| Task directions |
Below are records to repeat exactly. Omit the pictures from the copy.

| Before-and-after change data |
"""

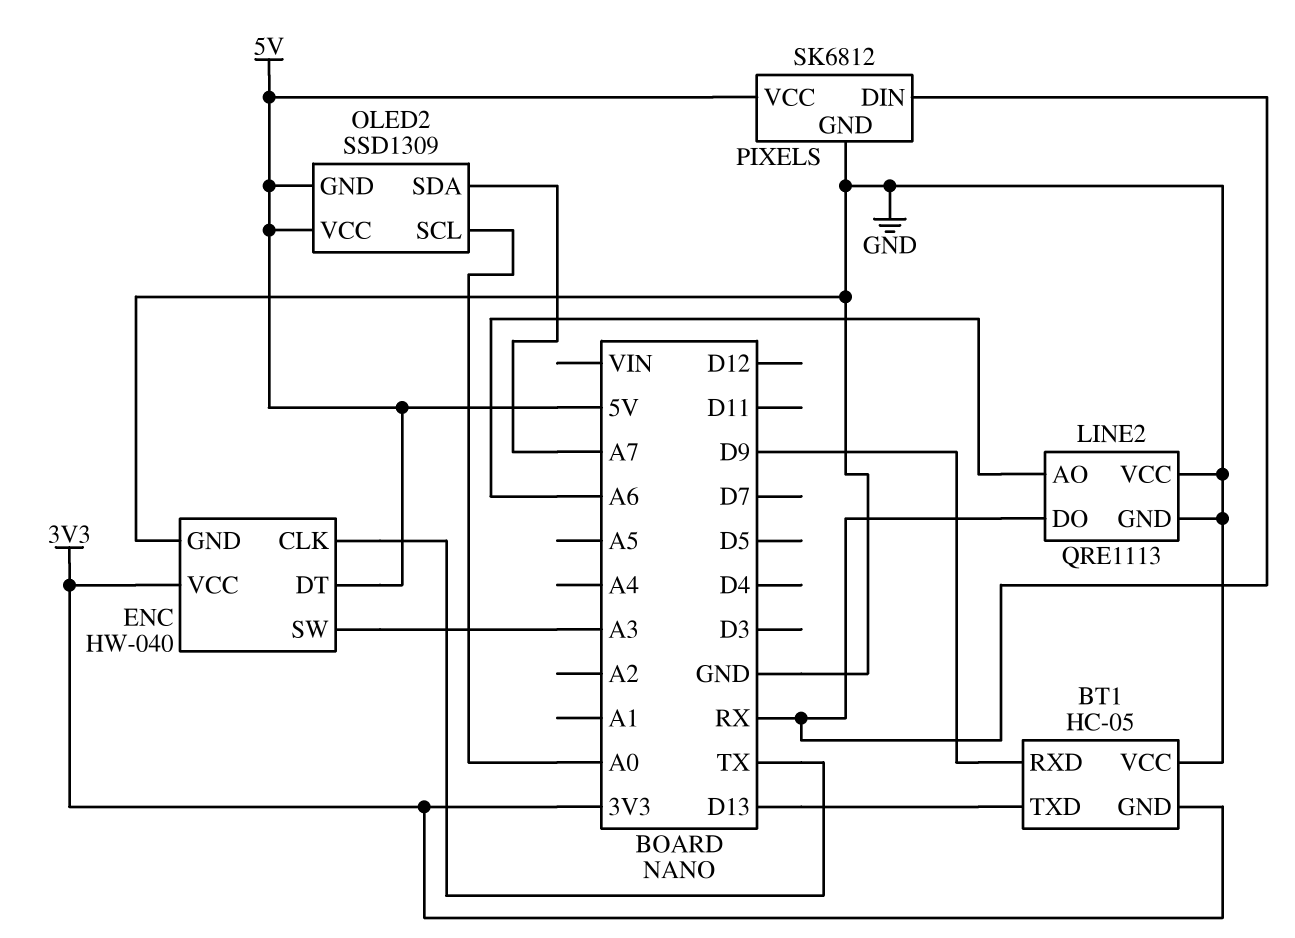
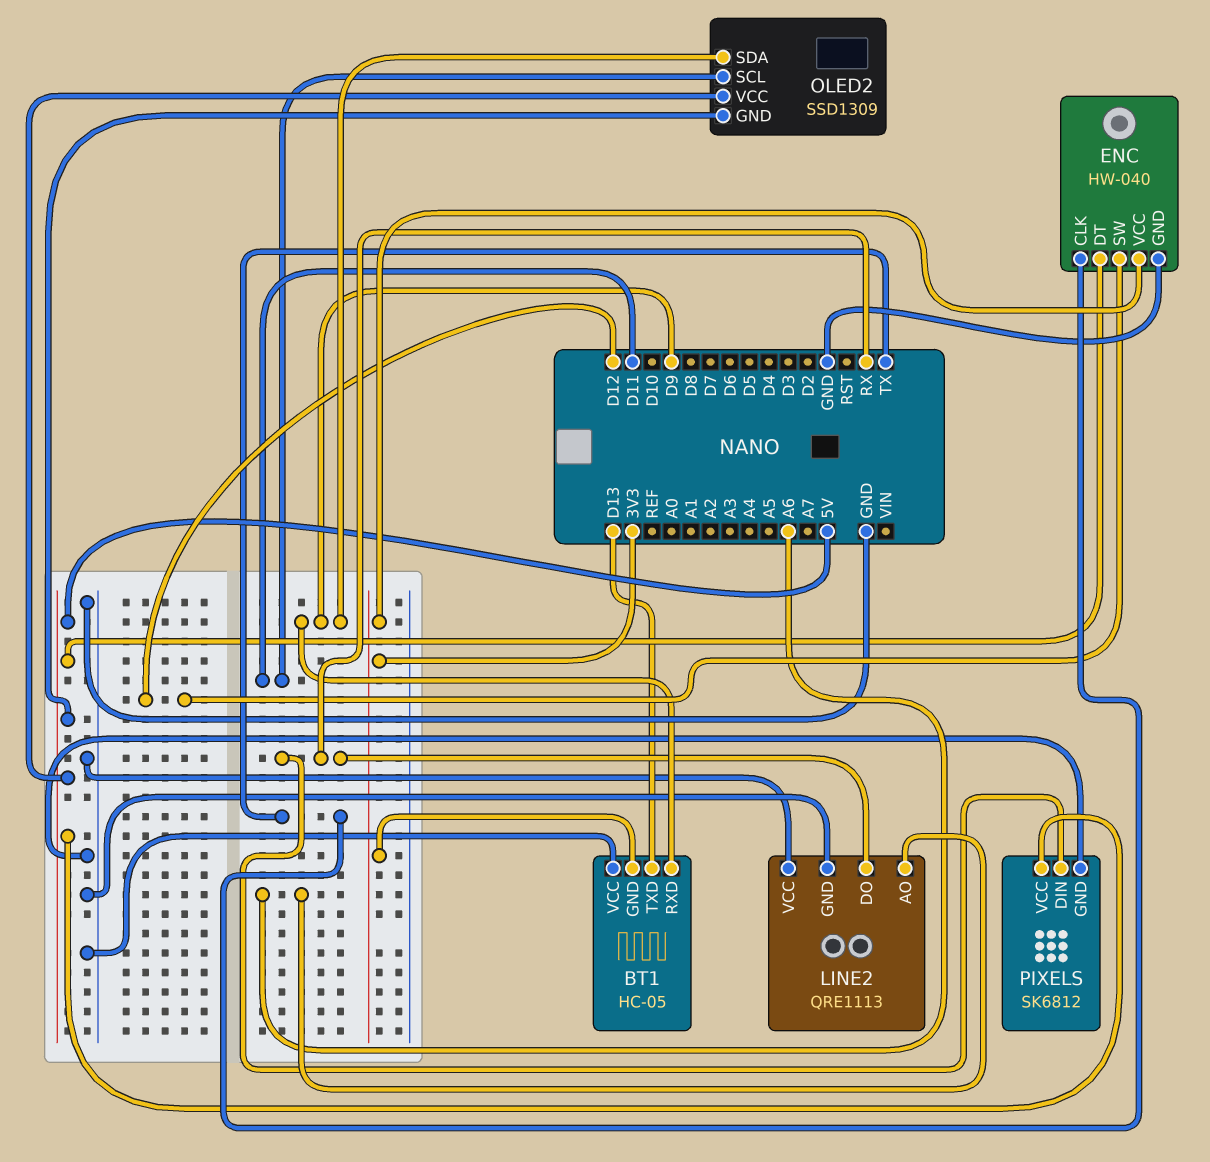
ENC pin SW: A3 -> D12
OLED2 pin SCL: A0 -> D11
OLED2 pin SDA: A7 -> D9

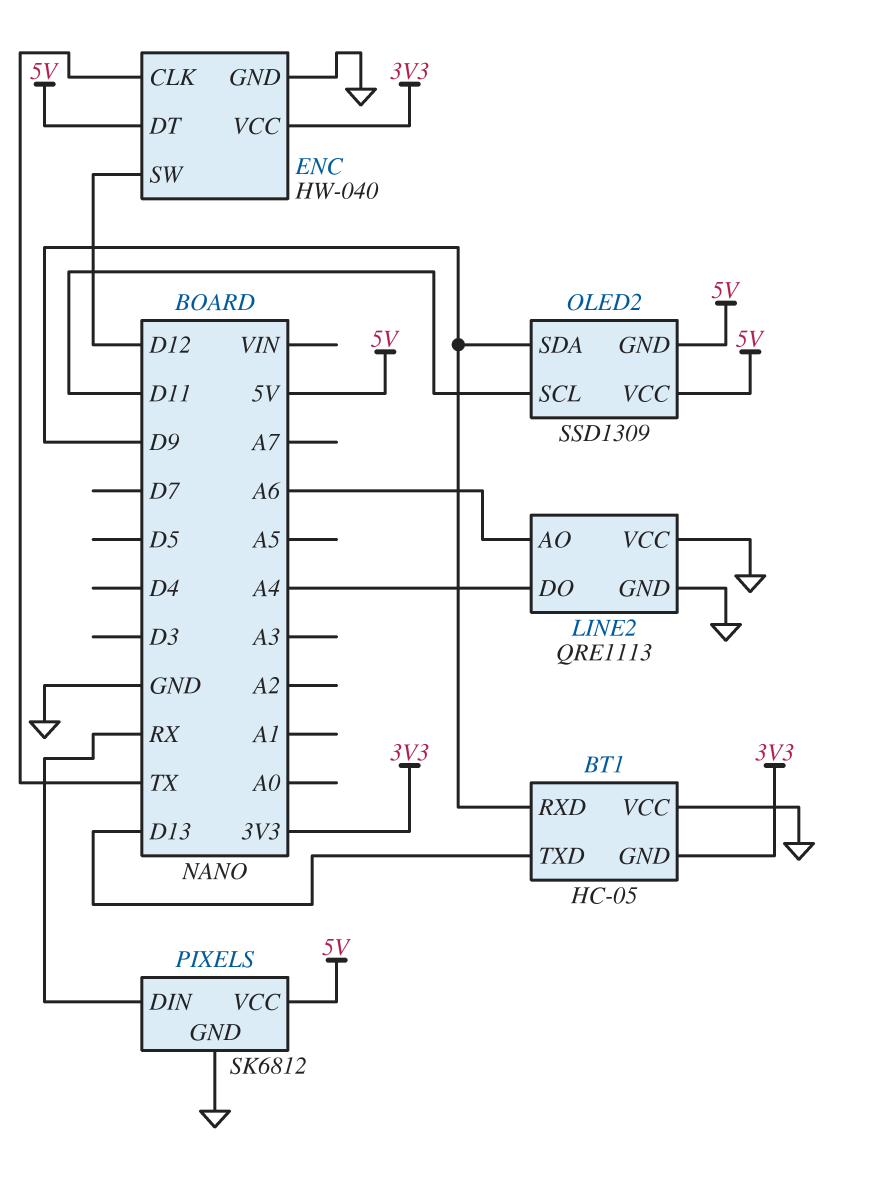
LINE2 pin DO: RX -> A4

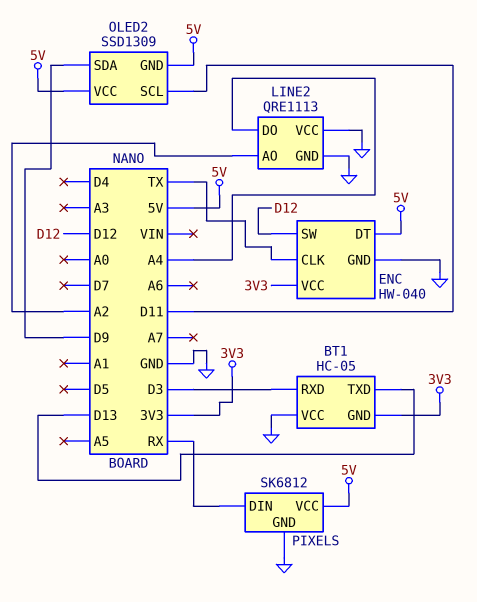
BT1 pin RXD: D9 -> D3
LINE2 pin AO: A6 -> A2

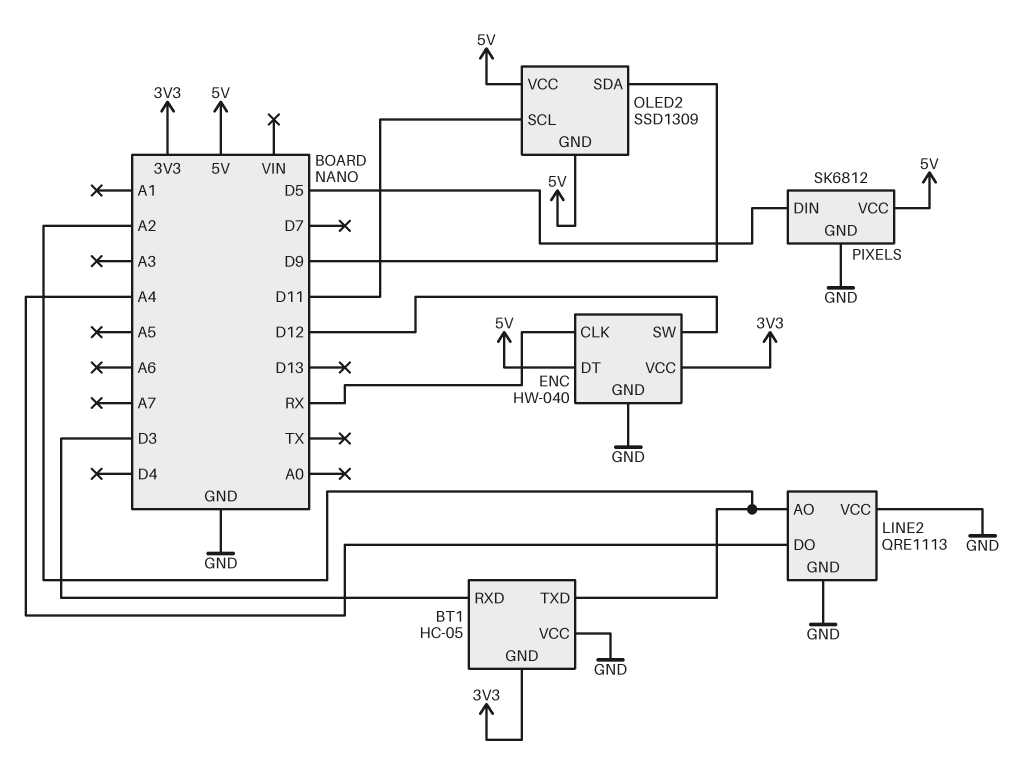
BT1 pin TXD: D13 -> A2
ENC pin CLK: TX -> RX
PIXELS pin DIN: RX -> D5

"""

| Answer to this problem |
ENC pin SW: A3 -> D12
OLED2 pin SCL: A0 -> D11
OLED2 pin SDA: A7 -> D9

LINE2 pin DO: RX -> A4

BT1 pin RXD: D9 -> D3
LINE2 pin AO: A6 -> A2

BT1 pin TXD: D13 -> A2
ENC pin CLK: TX -> RX
PIXELS pin DIN: RX -> D5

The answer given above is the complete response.